## Task description
Reduce the material below to its lines containing "truck".

## Provided information
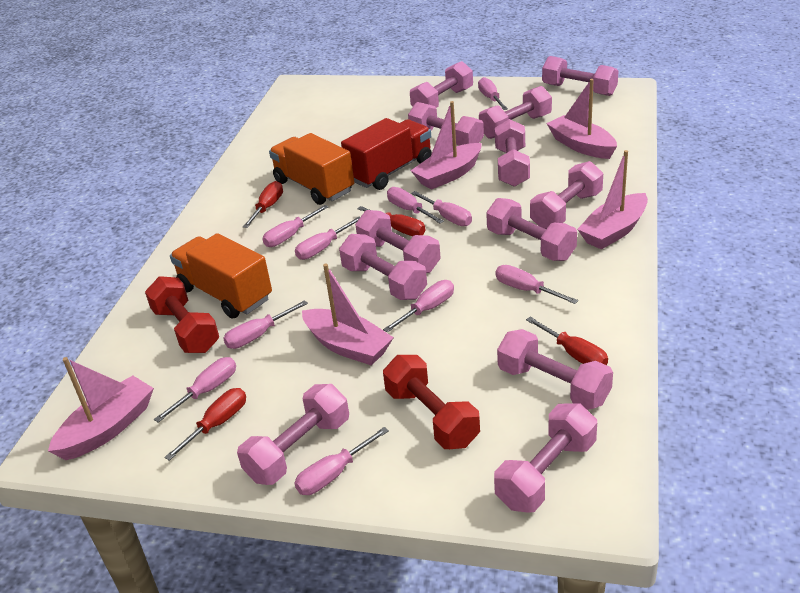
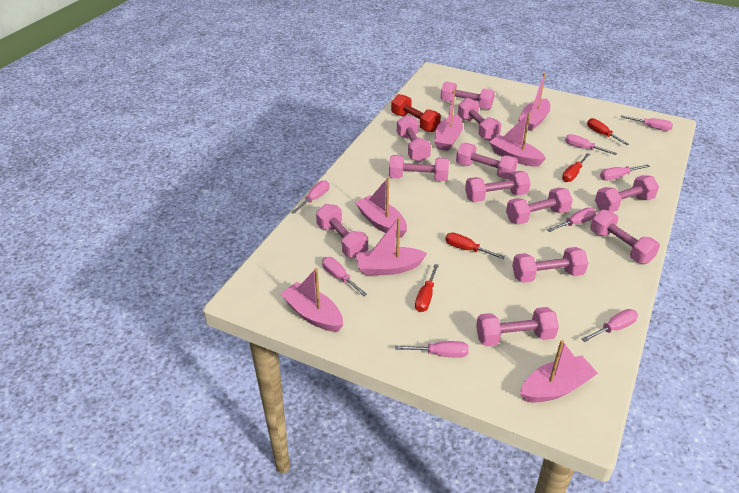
orange truck: [170,233,272,319] [269,133,354,205] = 2 -> none = 0
pink boat: [48,357,154,460] [302,264,394,365] [410,101,482,190] [546,79,617,159] [577,150,648,250] = 5 -> [281,268,343,332] [355,178,407,238] [356,217,427,276] [434,90,463,151] [489,113,546,167] [519,73,550,131] [520,340,598,402] = 7
pink screwdriver: [154,357,236,423] [223,300,308,349] [262,205,328,247] [294,427,389,495] [295,217,360,260] [383,280,454,333] [387,187,444,223] [411,191,472,226] [478,77,508,110] [495,265,578,304] = 10 -> [291,180,329,214] [322,257,367,296] [395,341,469,358] [547,207,596,232] [565,134,617,155] [582,309,638,342] [600,164,650,180] [621,115,673,131] = 8
red dumbbell: [145,276,219,353] [383,355,480,449] = 2 -> [391,94,441,132] = 1
red truck: [341,118,432,190] = 1 -> none = 0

## Result of the exercise
orange truck: [170,233,272,319] [269,133,354,205] = 2 -> none = 0
red truck: [341,118,432,190] = 1 -> none = 0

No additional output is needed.